◆ TASK STATEMENT ◆
Please reproduce every record exactly as written, leaving out the pictures.

Data excerpts

----------

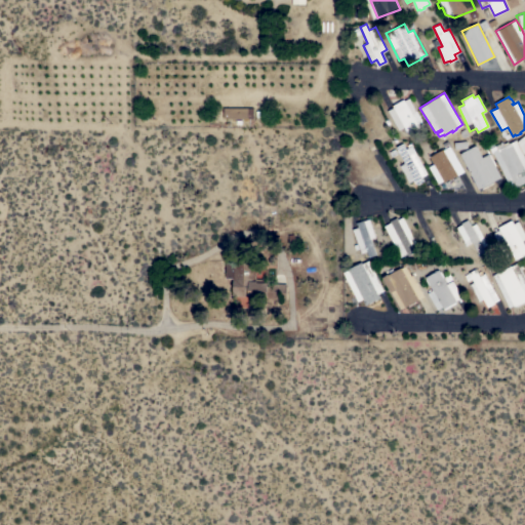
[(360,109),(357,104),(368,97),(373,108),(376,115),(372,117),(376,123),(381,121),(382,124),(378,127),(382,135),(375,138),(373,134),(367,138),(354,112),(360,109)]
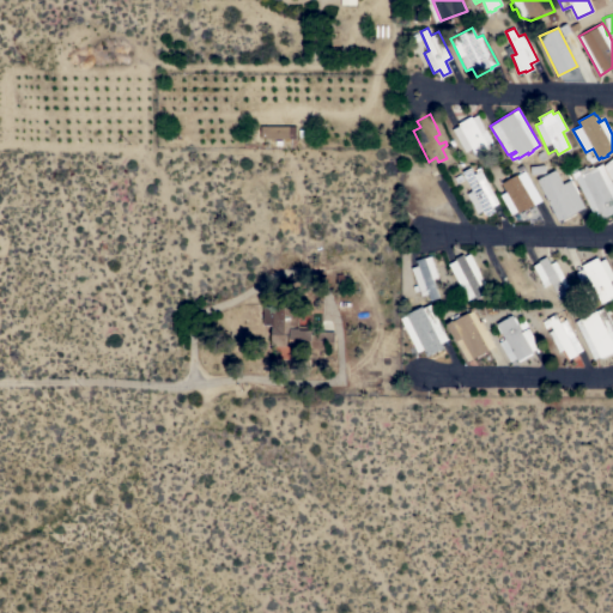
[(459,125),(457,122),(471,115),(472,117),(478,115),(493,144),(475,155),(472,149),(466,152),(463,147),(460,150),(457,147),(461,145),(453,129),(459,125)]
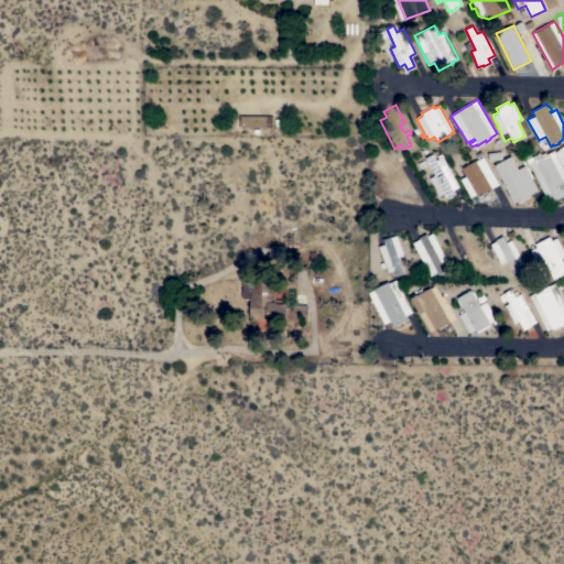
[(272,116),(272,128),(240,127),(240,116),(272,116)]
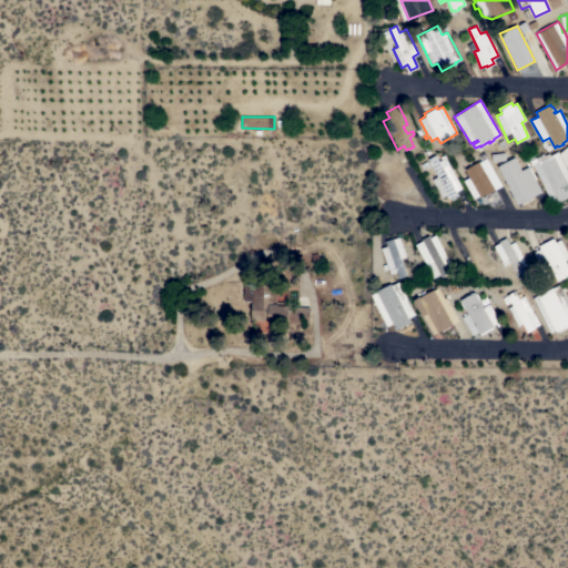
[(534,165),(533,165),(530,161),(544,154),(544,155),(549,153),(550,155),(558,151),(559,153),(567,145),(567,164),(566,166),(567,171),(567,196),(558,202),(558,201),(553,203),(534,165)]
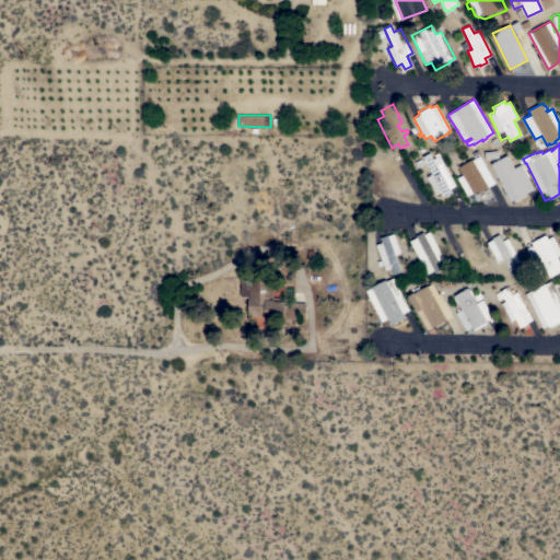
[(415,179),(401,188),(400,187),(394,191),(393,189),(387,193),(377,175),(382,172),(377,164),(392,155),(392,156),(398,152),(415,179)]
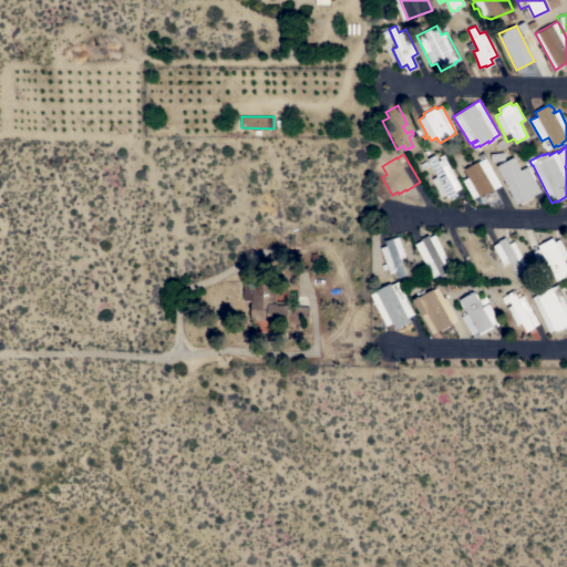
[(436,176),(428,158),(435,155),(439,161),(441,160),(440,156),(444,154),(445,157),(461,187),(454,191),(457,195),(450,199),(449,198),(446,194),(442,197),(432,178),(436,176)]
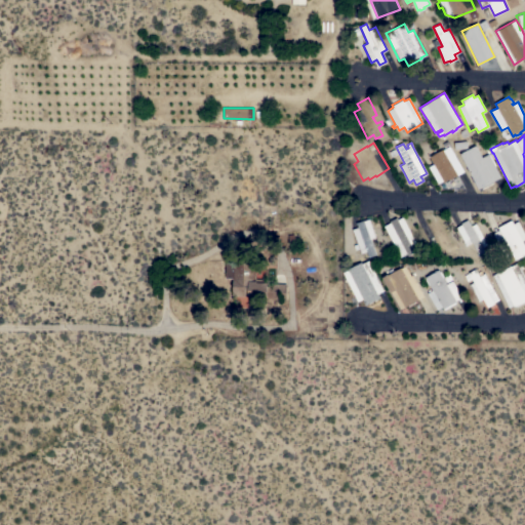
[(434,164),(429,156),(442,149),(443,150),(445,149),(443,145),(447,143),(463,171),(450,178),(444,182),(443,179),(438,183),(429,166),(434,164)]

----------

◆ SOLUTION ◆
[(360,109),(357,104),(368,97),(373,108),(376,115),(372,117),(376,123),(381,121),(382,124),(378,127),(382,135),(375,138),(373,134),(367,138),(354,112),(360,109)]
[(459,125),(457,122),(471,115),(472,117),(478,115),(493,144),(475,155),(472,149),(466,152),(463,147),(460,150),(457,147),(461,145),(453,129),(459,125)]
[(272,116),(272,128),(240,127),(240,116),(272,116)]
[(534,165),(533,165),(530,161),(544,154),(544,155),(549,153),(550,155),(558,151),(559,153),(567,145),(567,164),(566,166),(567,171),(567,196),(558,202),(558,201),(553,203),(534,165)]
[(415,179),(401,188),(400,187),(394,191),(393,189),(387,193),(377,175),(382,172),(377,164),(392,155),(392,156),(398,152),(415,179)]
[(436,176),(428,158),(435,155),(439,161),(441,160),(440,156),(444,154),(445,157),(461,187),(454,191),(457,195),(450,199),(449,198),(446,194),(442,197),(432,178),(436,176)]
[(434,164),(429,156),(442,149),(443,150),(445,149),(443,145),(447,143),(463,171),(450,178),(444,182),(443,179),(438,183),(429,166),(434,164)]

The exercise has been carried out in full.